- _DATA TO USE_:
———
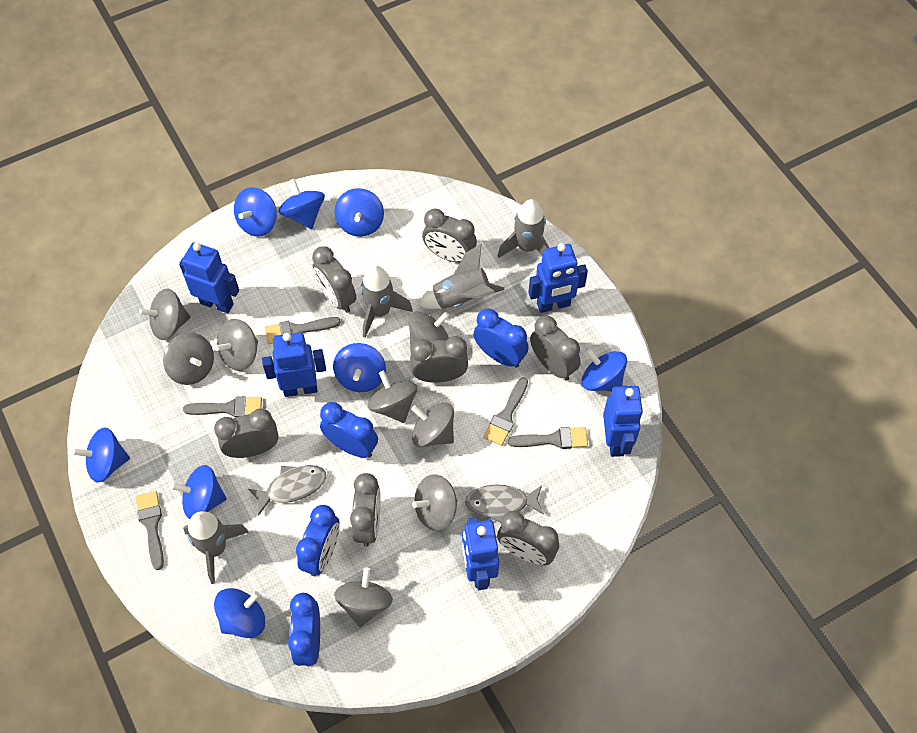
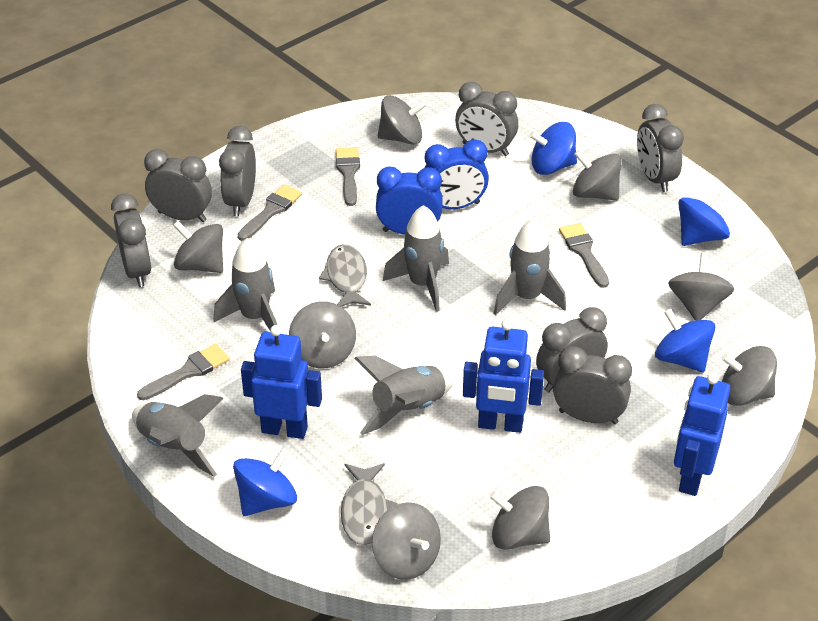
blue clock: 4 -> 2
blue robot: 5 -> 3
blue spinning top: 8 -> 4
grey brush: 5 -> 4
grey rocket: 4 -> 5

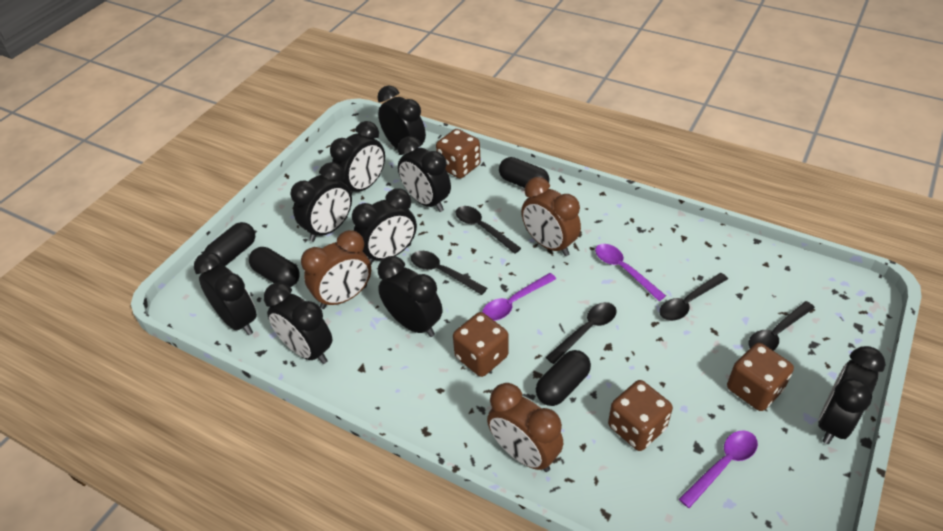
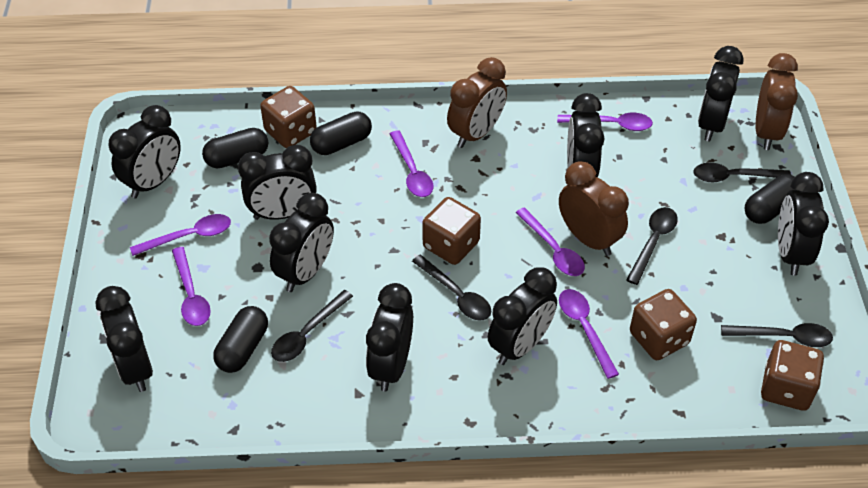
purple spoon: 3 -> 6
———
- _AIM OF THE TASK_: The lines to copy are those in the listing that contain the word "blue".

- _TASK RESULT_:
blue clock: 4 -> 2
blue robot: 5 -> 3
blue spinning top: 8 -> 4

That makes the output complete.